### ASSIGNED TASK:
Exact copies of the lines below are the goal; any images in them are dropped.

(Records from a dataset)
☆ ☆ ☆ ☆ ☆ ☆ ☆

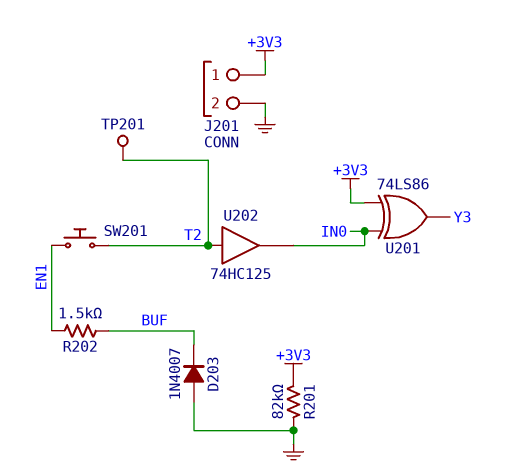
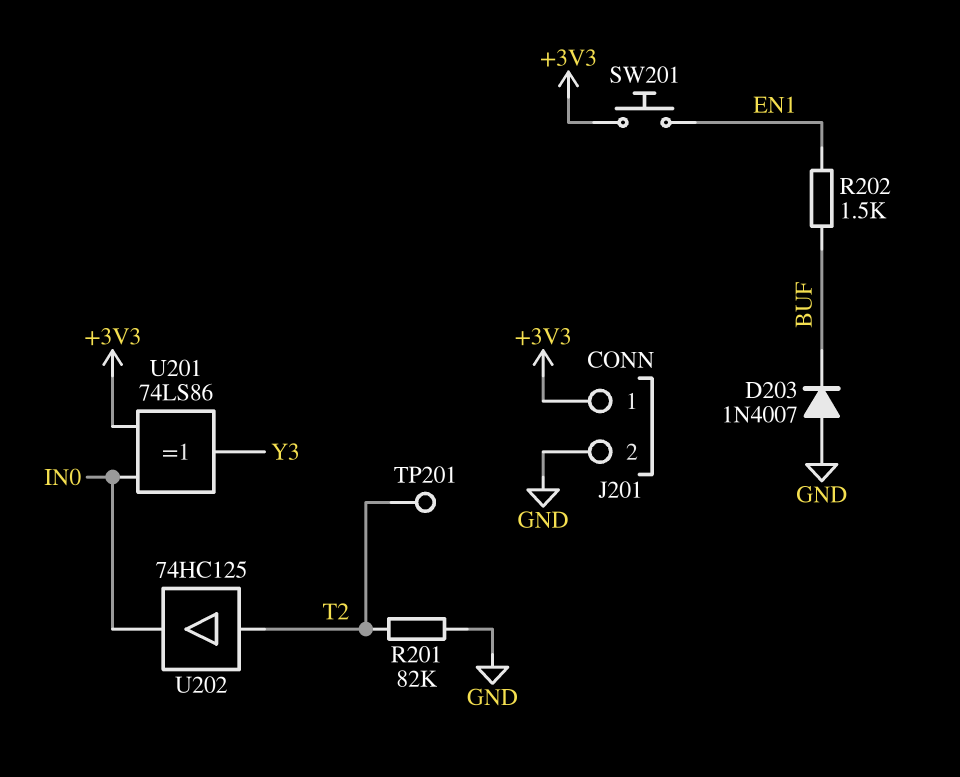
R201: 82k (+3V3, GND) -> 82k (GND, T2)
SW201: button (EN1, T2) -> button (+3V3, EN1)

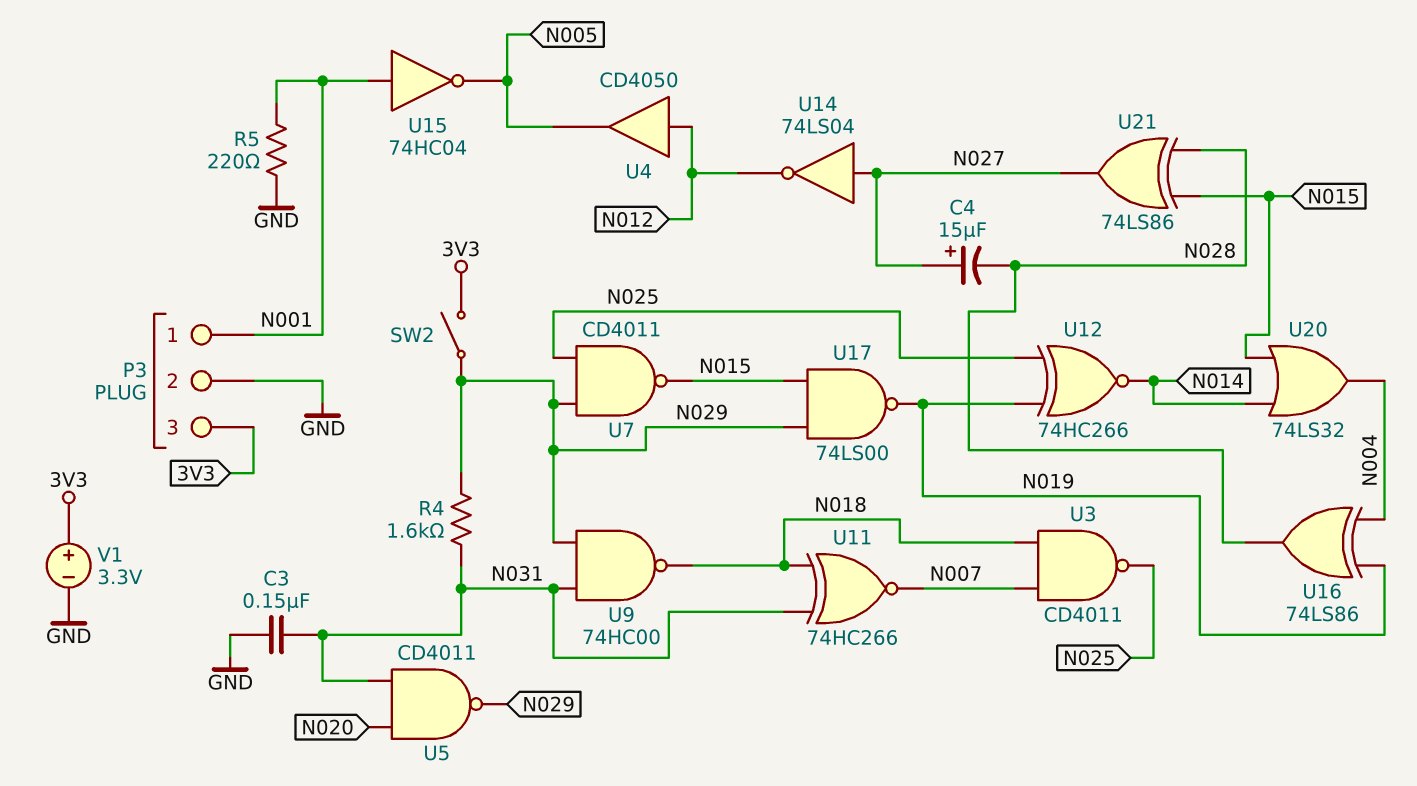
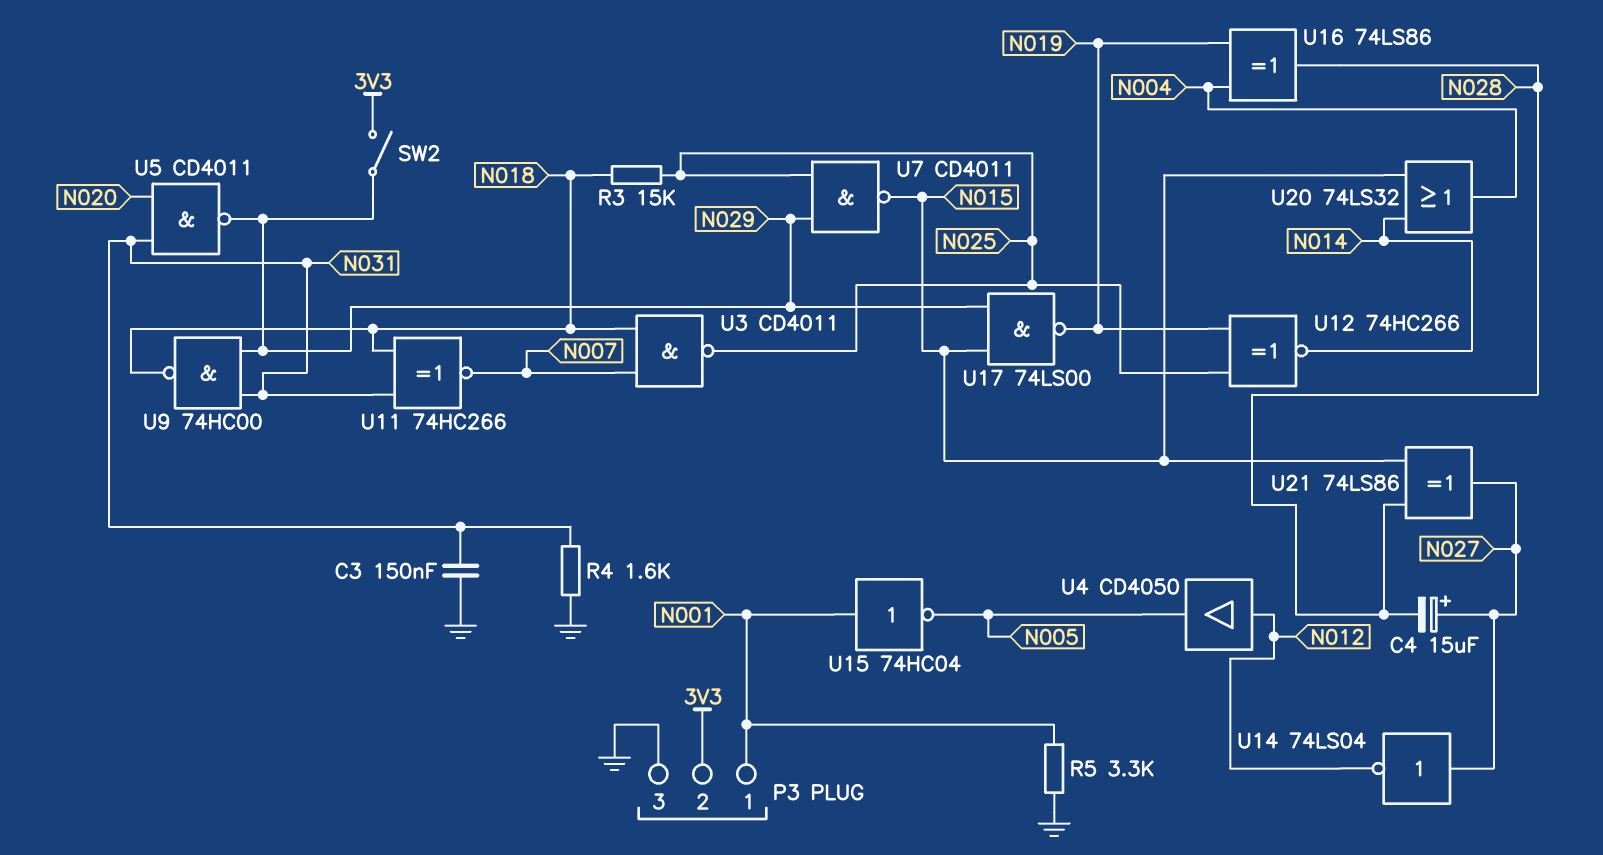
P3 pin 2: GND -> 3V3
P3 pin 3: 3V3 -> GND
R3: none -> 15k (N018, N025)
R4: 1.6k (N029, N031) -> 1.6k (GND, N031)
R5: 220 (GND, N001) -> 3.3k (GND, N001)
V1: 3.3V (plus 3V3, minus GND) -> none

☆ ☆ ☆ ☆ ☆ ☆ ☆

### FINAL ANSWER:
R201: 82k (+3V3, GND) -> 82k (GND, T2)
SW201: button (EN1, T2) -> button (+3V3, EN1)

P3 pin 2: GND -> 3V3
P3 pin 3: 3V3 -> GND
R3: none -> 15k (N018, N025)
R4: 1.6k (N029, N031) -> 1.6k (GND, N031)
R5: 220 (GND, N001) -> 3.3k (GND, N001)
V1: 3.3V (plus 3V3, minus GND) -> none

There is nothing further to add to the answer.